THE EXERCISE: Rewrite the rows below as a JSON list of strings, one string per line, skipping blank lines. Omit the pictures.

INFORMATION SHOWN:
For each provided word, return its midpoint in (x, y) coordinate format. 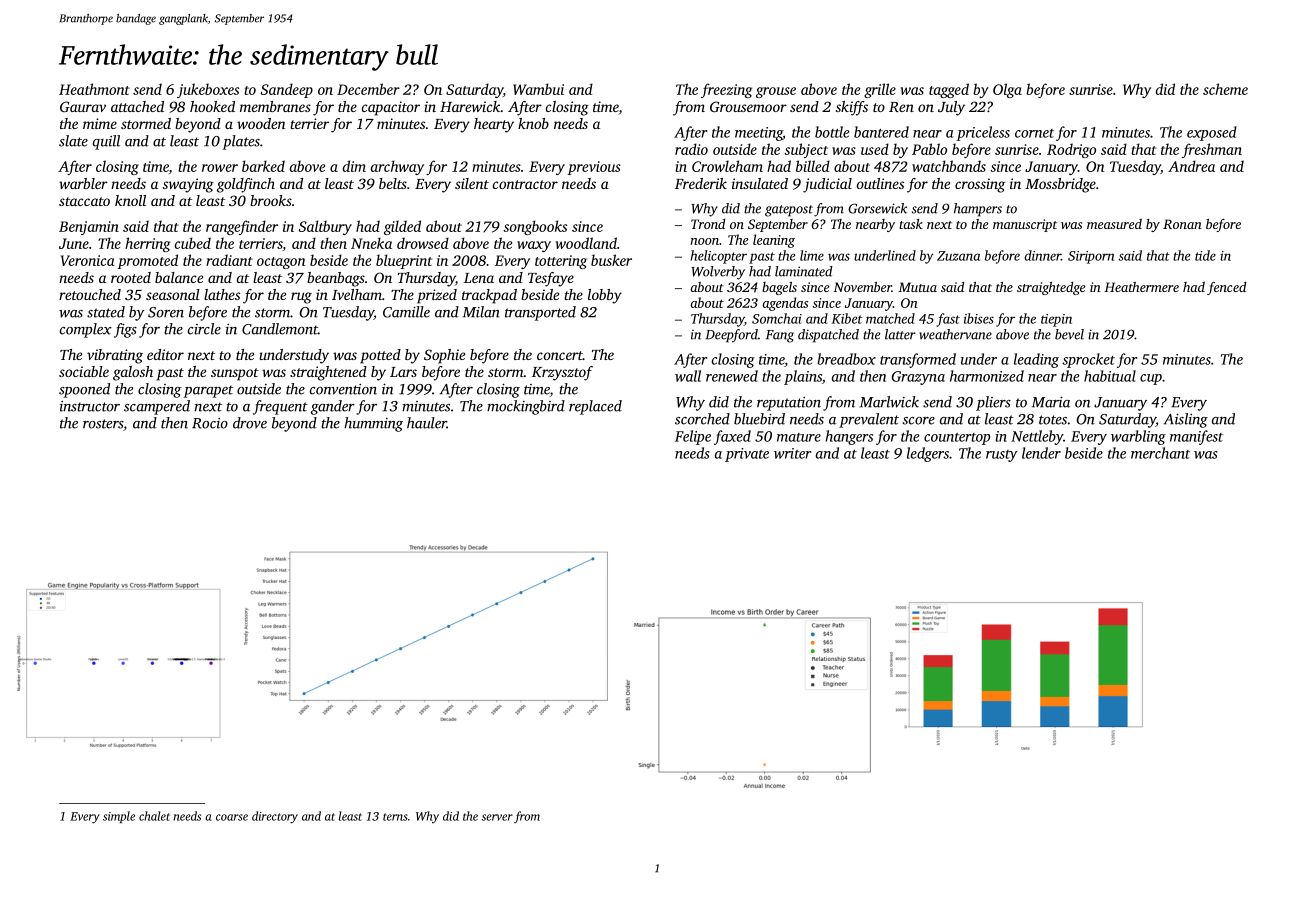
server (497, 817)
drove (250, 423)
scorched (702, 419)
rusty (1001, 456)
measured (1114, 224)
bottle (832, 132)
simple (119, 817)
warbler (83, 183)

ANSWER TO THE PROBLEM:
[
  "For each provided word, return its midpoint in (x, y) coordinate format. ",
  "server (497, 817)",
  "drove (250, 423)",
  "scorched (702, 419)",
  "rusty (1001, 456)",
  "measured (1114, 224)",
  "bottle (832, 132)",
  "simple (119, 817)",
  "warbler (83, 183)"
]